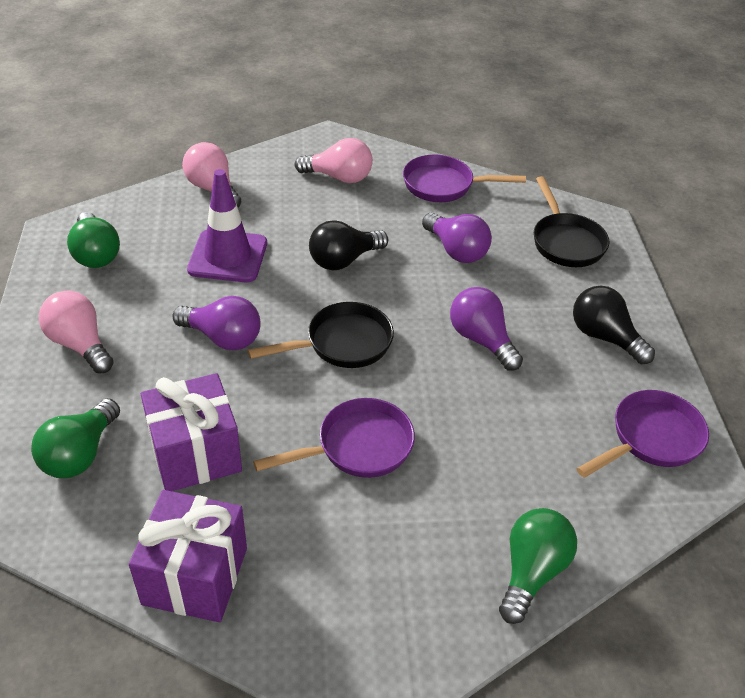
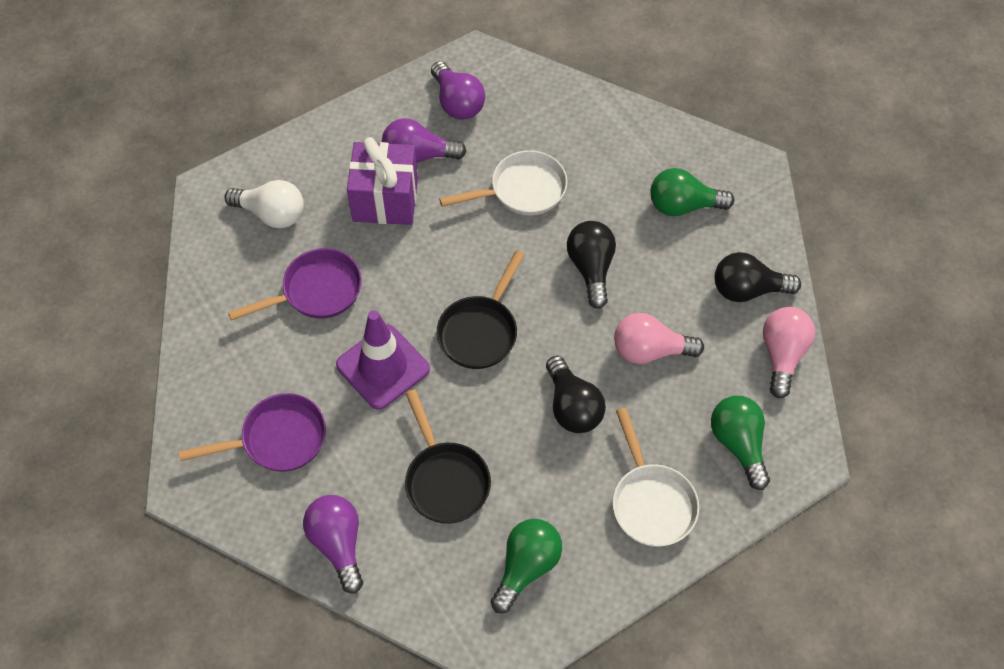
black light bulb: [309,220,388,270] [573,286,655,364] = 2 -> [546,356,606,433] [567,221,616,309] [715,252,801,302] = 3
pink light bulb: [39,290,114,374] [182,142,242,208] [295,138,373,183] = 3 -> [614,313,704,364] [763,307,815,399] = 2
purple gift: [129,490,247,622] [141,373,242,491] = 2 -> [347,137,418,225] = 1
purple pan: [253,398,415,478] [403,155,526,202] [577,390,709,478] = 3 -> [179,393,326,472] [228,248,362,321] = 2
white light bulb: none = 0 -> [225,180,304,228] = 1
white pan: none = 0 -> [439,150,567,216] [612,408,699,547] = 2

============================================================

▸ **ABOUT THIS TASK**
Output exactly the lines from the one holding "white light bulb: none" to the end of the material above, with both ends included.

▸ **WRITTEN ANSWER**
white light bulb: none = 0 -> [225,180,304,228] = 1
white pan: none = 0 -> [439,150,567,216] [612,408,699,547] = 2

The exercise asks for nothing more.